» **What you need to do**
Could you filter the records below down to the lines that include the word "counterclockwise"?
[Opening Data to use section]
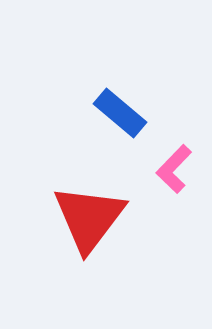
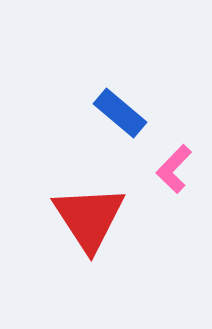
red triangle: rotated 10 degrees counterclockwise
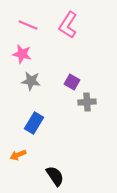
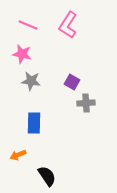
gray cross: moved 1 px left, 1 px down
blue rectangle: rotated 30 degrees counterclockwise
black semicircle: moved 8 px left
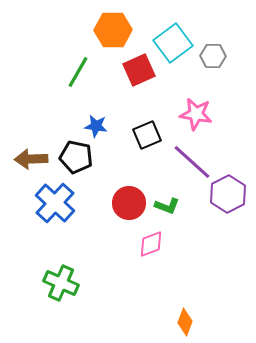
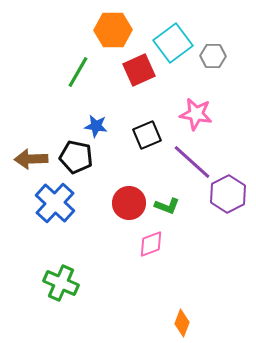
orange diamond: moved 3 px left, 1 px down
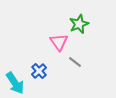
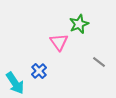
gray line: moved 24 px right
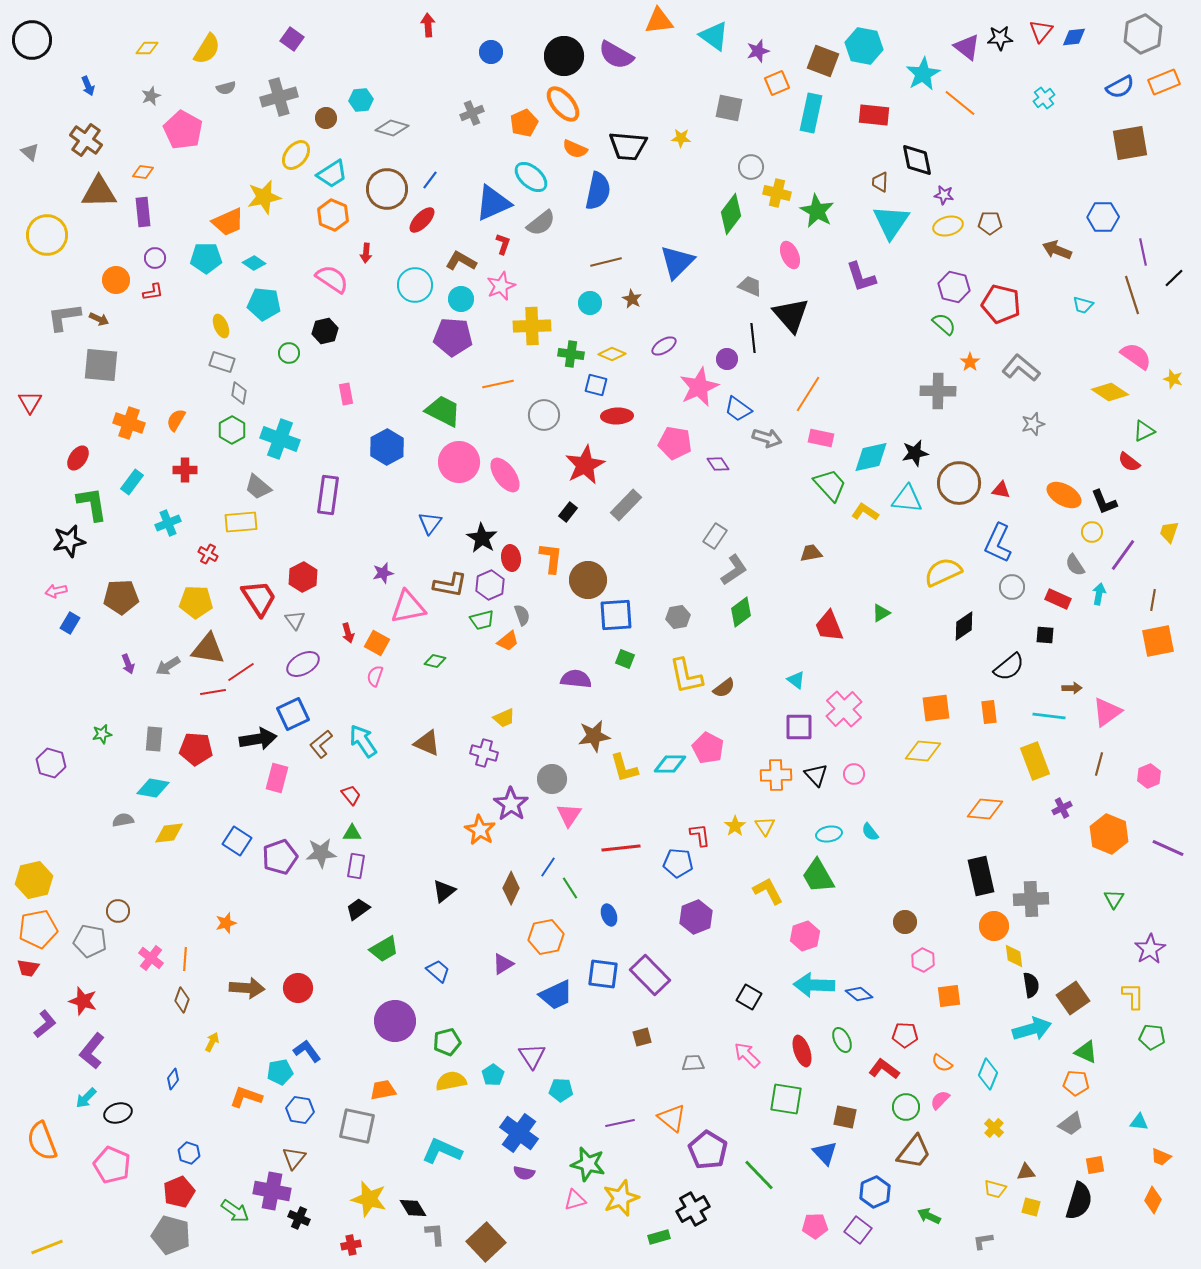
[Closing Data to use section]
» **Answer for this exercise**
red triangle: rotated 10 degrees counterclockwise
blue rectangle: rotated 30 degrees counterclockwise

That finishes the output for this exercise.